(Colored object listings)
_____

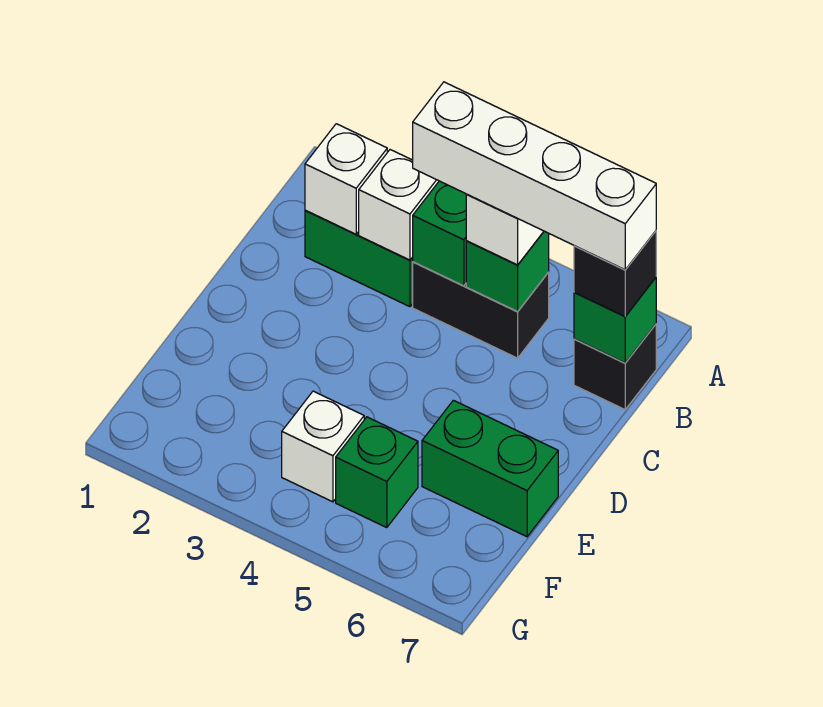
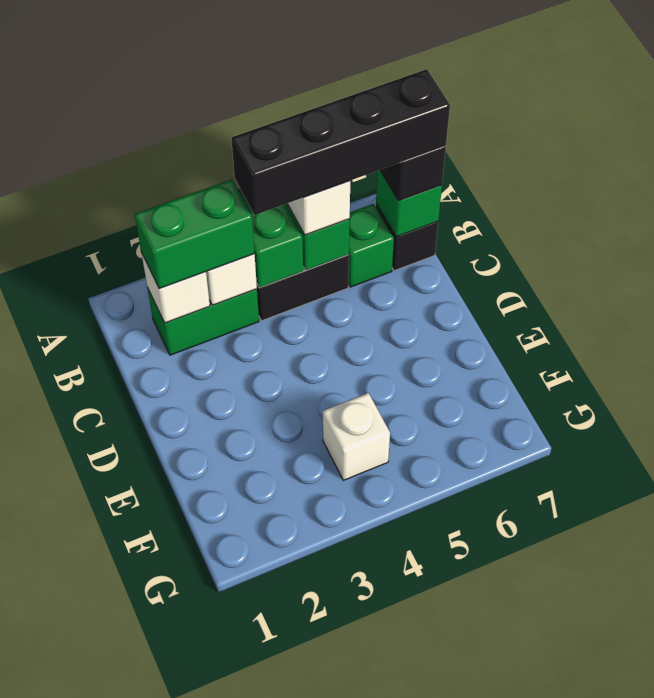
white brick B4:B7 level 4 -> black brick B4:B7 level 4
green brick E6:E7 level 1 -> green brick B2:B3 level 3
green brick F5 level 1 -> green brick B6 level 1

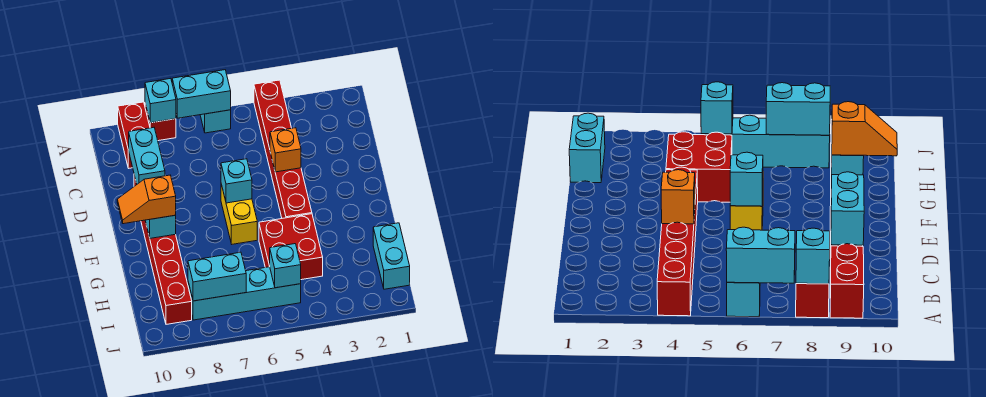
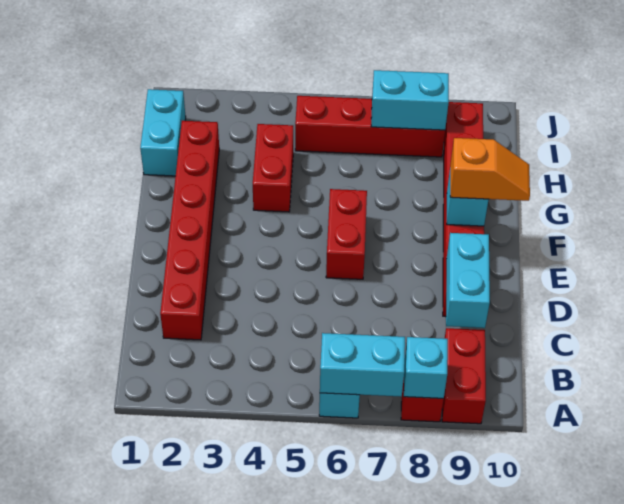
red brick A4:F4 level 1 -> red brick C2:H2 level 1
orange brick D4 level 2 -> none
yellow brick E6:F6 level 1 -> red brick E6:F6 level 1
cyan brick E6 level 2 -> none
red brick G4:H5 level 1 -> red brick G4:H4 level 1
cyan brick I5:I8 level 1 -> red brick I5:I8 level 1
cyan brick I5 level 2 -> none

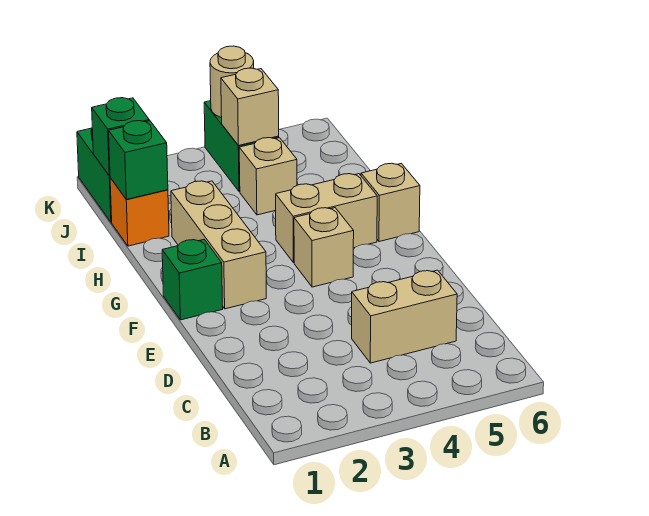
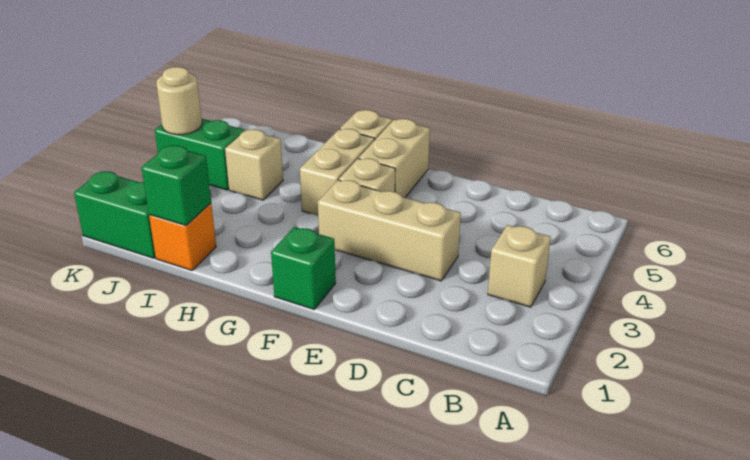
tan brick C4:C5 level 1 -> tan brick F5:F6 level 1
tan brick F2:H2 level 1 -> tan brick D3:F3 level 1
green brick J1 level 2 -> none
tan brick J4 level 2 -> tan brick B3 level 1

_____

WHAT IS NEEDED: Print, exactly and only, the lines running from the one with "green brick J1 level 2 -> none" to the end of the data above.

OUTPUT:
green brick J1 level 2 -> none
tan brick J4 level 2 -> tan brick B3 level 1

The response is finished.